■ Problem description
Your answer must be an exact copy of the data, without any pictures.

Saved data entries:
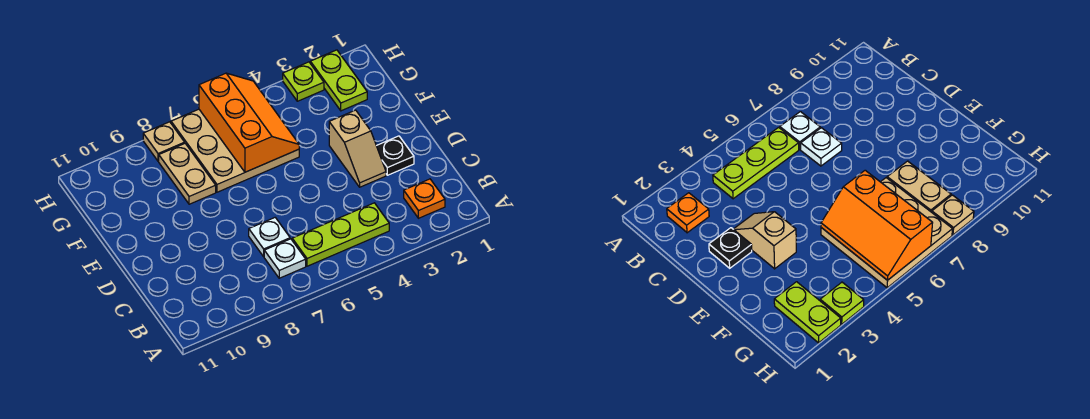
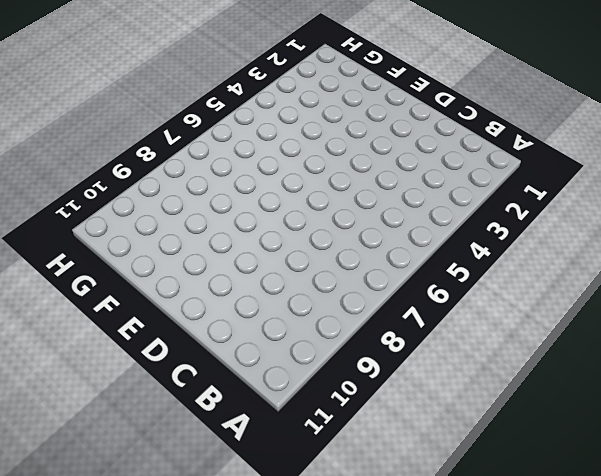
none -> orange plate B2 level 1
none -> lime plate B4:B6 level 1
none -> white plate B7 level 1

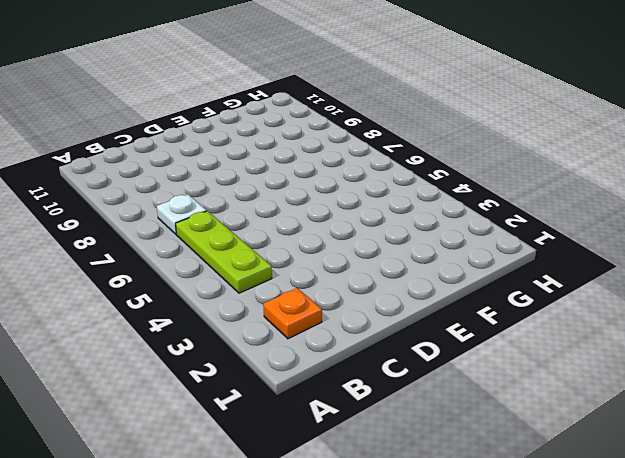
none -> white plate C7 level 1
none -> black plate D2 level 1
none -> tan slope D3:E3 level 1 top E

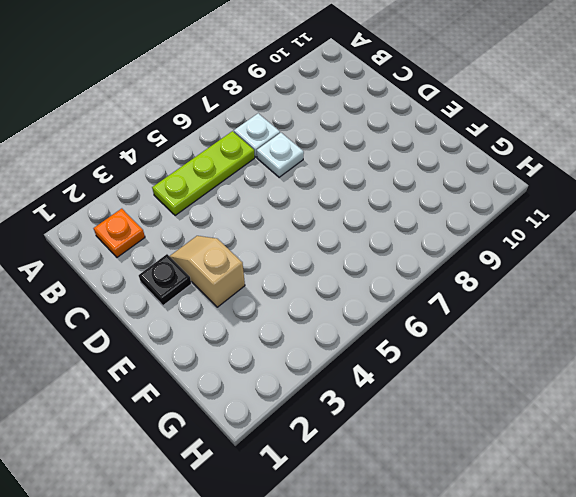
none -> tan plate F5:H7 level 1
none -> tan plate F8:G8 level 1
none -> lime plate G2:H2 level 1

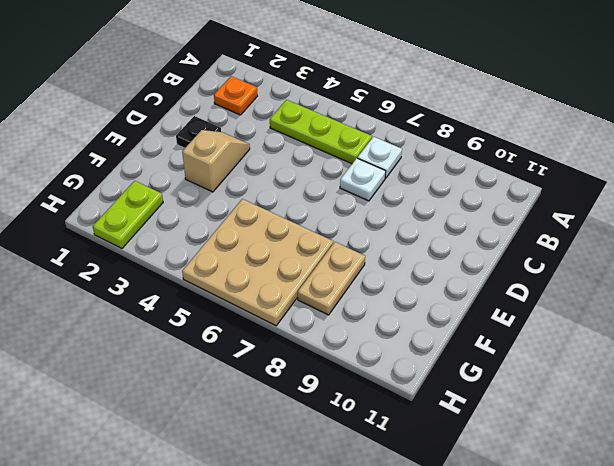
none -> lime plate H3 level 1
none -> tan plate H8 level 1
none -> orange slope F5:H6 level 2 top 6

■ Result of the exercise
none -> orange plate B2 level 1
none -> lime plate B4:B6 level 1
none -> white plate B7 level 1

none -> white plate C7 level 1
none -> black plate D2 level 1
none -> tan slope D3:E3 level 1 top E

none -> tan plate F5:H7 level 1
none -> tan plate F8:G8 level 1
none -> lime plate G2:H2 level 1

none -> lime plate H3 level 1
none -> tan plate H8 level 1
none -> orange slope F5:H6 level 2 top 6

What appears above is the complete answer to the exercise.